ACTIVITY:
Using the entries below, transcribe exactly the line containing "tan slope A7:C7" and each line that follows it to the end.

DATA FOR PROCESSING:
—————
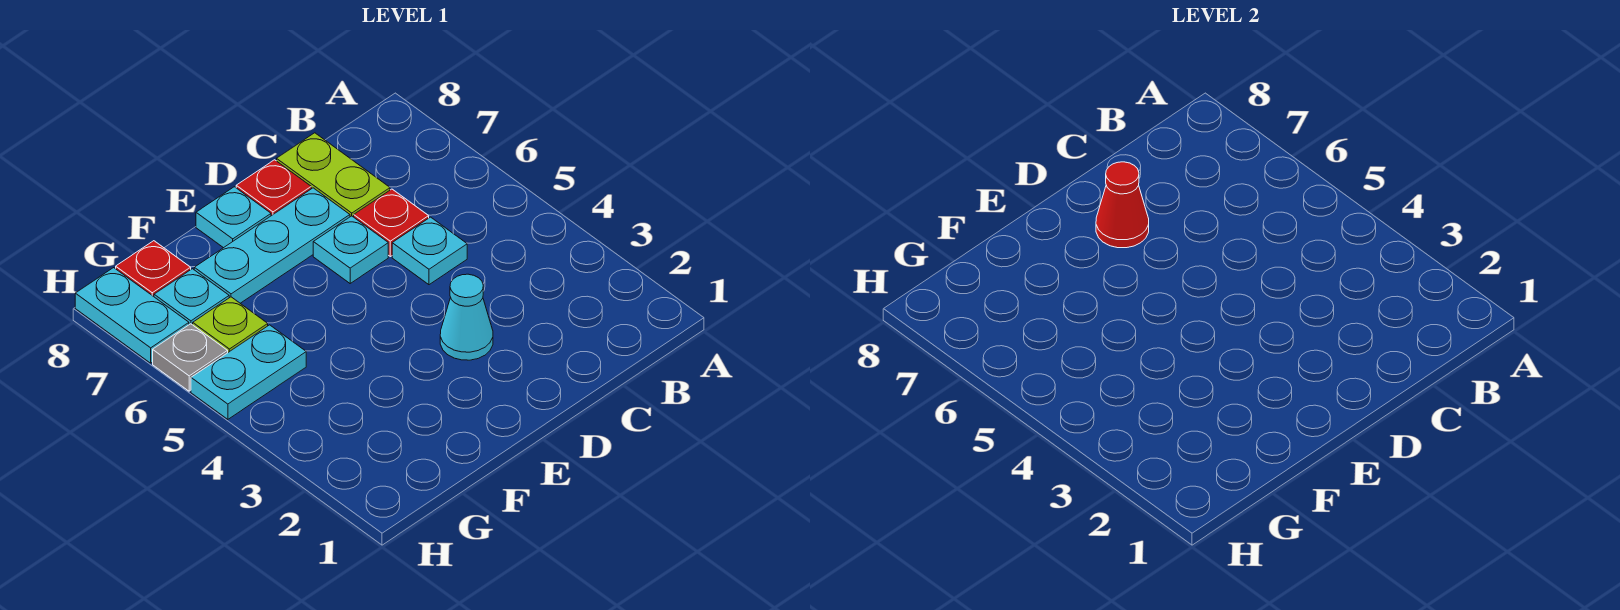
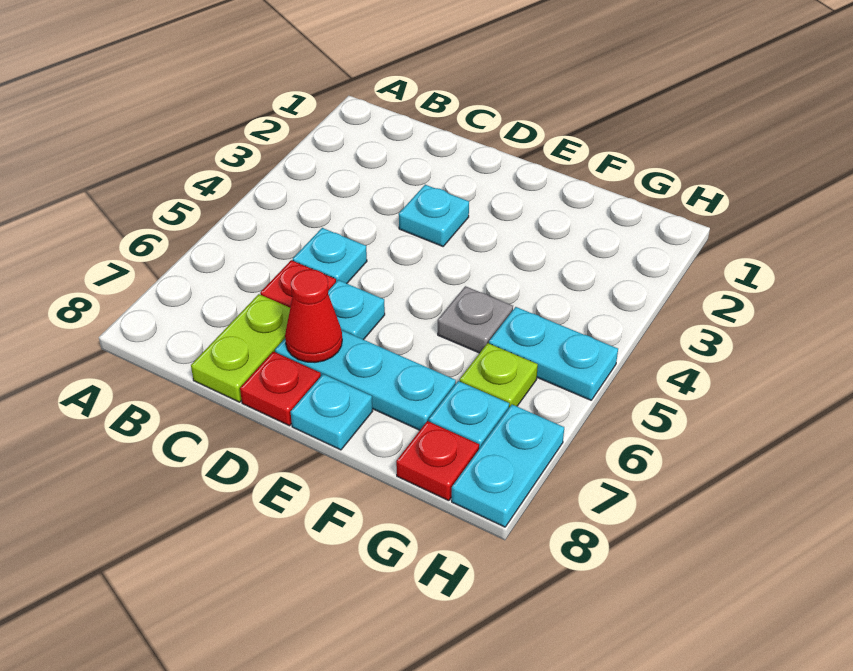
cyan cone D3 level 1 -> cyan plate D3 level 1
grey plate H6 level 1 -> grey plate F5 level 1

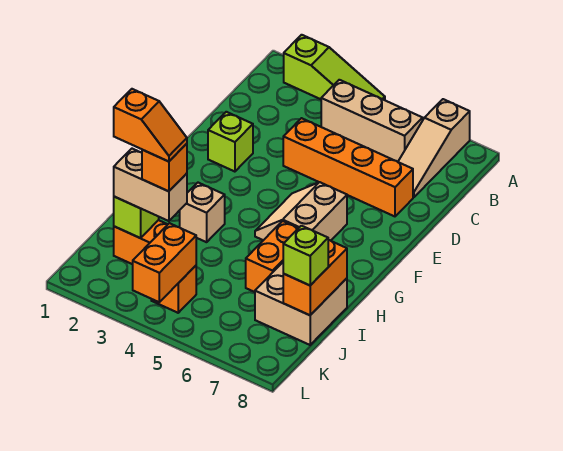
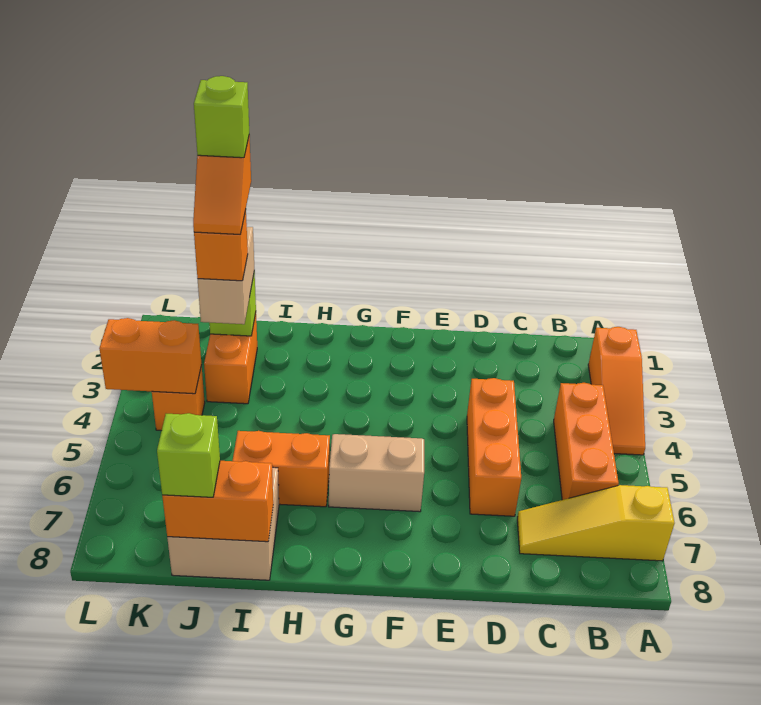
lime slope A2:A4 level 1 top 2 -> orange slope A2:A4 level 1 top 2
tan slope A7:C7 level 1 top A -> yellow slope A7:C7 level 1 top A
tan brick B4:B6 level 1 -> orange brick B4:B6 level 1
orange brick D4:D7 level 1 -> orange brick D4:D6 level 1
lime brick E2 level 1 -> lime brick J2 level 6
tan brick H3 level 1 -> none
—————
YOUR SOLUTION:
tan slope A7:C7 level 1 top A -> yellow slope A7:C7 level 1 top A
tan brick B4:B6 level 1 -> orange brick B4:B6 level 1
orange brick D4:D7 level 1 -> orange brick D4:D6 level 1
lime brick E2 level 1 -> lime brick J2 level 6
tan brick H3 level 1 -> none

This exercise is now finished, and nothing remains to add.